Written request:
Keep only the rows that contain the string "kern", and copy each of them in full.

>> Begin

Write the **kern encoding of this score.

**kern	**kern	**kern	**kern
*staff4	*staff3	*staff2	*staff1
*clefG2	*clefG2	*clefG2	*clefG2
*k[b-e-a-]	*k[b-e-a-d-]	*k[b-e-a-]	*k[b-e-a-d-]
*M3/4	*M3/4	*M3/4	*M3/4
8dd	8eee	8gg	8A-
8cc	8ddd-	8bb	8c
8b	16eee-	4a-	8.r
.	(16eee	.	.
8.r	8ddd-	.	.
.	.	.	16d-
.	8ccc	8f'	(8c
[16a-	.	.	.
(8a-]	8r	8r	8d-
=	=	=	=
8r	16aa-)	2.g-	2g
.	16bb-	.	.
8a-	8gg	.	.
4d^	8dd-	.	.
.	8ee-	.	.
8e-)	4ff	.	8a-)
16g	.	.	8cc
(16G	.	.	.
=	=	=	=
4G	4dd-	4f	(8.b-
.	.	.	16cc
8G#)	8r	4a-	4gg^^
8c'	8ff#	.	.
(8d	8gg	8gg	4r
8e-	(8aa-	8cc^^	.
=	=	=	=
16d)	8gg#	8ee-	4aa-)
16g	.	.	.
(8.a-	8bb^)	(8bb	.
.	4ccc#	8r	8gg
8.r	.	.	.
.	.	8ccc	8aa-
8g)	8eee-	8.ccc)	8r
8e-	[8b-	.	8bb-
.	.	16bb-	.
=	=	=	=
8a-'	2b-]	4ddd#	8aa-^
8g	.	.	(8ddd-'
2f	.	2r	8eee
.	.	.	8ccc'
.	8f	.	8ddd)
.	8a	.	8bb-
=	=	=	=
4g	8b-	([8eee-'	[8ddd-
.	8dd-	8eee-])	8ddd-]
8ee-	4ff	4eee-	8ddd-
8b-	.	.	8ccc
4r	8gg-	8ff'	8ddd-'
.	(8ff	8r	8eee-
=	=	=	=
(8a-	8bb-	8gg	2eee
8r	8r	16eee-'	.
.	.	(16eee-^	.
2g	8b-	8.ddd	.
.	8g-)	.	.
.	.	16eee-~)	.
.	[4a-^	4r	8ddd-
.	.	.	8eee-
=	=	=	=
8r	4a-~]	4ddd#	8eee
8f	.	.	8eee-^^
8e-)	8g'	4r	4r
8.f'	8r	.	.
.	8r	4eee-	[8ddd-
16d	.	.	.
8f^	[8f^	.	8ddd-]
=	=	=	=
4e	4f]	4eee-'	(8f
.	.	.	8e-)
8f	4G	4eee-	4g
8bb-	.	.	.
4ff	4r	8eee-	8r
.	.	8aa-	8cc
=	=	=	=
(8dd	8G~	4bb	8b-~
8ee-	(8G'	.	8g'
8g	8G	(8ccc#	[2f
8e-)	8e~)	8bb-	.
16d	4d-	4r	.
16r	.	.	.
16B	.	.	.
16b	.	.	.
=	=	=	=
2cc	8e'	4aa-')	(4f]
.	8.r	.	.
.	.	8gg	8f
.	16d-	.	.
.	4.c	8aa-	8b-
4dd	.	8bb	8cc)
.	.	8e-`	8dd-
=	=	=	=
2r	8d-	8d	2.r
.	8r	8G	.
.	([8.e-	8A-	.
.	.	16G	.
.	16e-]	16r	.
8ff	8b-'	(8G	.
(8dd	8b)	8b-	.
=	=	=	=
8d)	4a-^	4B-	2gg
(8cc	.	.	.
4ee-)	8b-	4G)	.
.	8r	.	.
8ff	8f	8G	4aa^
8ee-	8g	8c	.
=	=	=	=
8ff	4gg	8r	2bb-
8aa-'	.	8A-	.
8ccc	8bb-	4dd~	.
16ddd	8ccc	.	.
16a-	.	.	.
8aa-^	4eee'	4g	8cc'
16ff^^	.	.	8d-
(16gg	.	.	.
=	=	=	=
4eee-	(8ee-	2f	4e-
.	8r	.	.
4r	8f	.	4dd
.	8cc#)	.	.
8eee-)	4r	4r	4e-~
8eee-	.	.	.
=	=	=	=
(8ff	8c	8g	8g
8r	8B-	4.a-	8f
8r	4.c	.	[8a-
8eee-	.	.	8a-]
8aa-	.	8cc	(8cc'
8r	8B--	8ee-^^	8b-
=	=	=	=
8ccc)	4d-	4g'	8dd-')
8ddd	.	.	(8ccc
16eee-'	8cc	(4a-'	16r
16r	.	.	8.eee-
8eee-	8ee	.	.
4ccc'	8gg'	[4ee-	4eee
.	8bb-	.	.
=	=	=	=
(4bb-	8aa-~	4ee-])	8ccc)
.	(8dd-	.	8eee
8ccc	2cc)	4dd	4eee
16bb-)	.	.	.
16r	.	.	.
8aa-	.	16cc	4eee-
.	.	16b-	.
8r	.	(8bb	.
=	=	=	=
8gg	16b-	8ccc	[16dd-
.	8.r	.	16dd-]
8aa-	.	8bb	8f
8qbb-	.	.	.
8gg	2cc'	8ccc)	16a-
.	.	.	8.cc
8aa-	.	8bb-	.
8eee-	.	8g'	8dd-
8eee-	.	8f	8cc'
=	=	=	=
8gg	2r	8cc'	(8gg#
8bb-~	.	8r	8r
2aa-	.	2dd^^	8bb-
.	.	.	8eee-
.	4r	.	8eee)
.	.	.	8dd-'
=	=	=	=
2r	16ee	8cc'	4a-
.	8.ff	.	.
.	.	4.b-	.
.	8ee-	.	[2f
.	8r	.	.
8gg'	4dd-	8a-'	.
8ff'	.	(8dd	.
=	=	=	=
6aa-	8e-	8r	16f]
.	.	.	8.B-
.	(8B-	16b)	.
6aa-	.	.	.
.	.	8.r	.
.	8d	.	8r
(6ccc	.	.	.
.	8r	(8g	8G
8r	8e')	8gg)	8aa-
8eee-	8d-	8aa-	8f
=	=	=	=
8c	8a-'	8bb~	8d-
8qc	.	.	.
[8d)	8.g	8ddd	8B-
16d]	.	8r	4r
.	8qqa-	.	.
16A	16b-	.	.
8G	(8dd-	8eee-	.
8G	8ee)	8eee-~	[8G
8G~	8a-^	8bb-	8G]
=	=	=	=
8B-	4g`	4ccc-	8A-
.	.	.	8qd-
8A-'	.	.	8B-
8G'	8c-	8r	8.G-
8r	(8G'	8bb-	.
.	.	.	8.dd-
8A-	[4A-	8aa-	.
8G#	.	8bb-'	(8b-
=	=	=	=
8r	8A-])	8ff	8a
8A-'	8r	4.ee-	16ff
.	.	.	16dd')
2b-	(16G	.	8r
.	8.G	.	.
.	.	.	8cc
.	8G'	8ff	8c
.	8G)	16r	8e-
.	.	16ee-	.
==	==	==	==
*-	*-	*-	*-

>> End

Response:
Write the **kern encoding of this score.
**kern	**kern	**kern	**kern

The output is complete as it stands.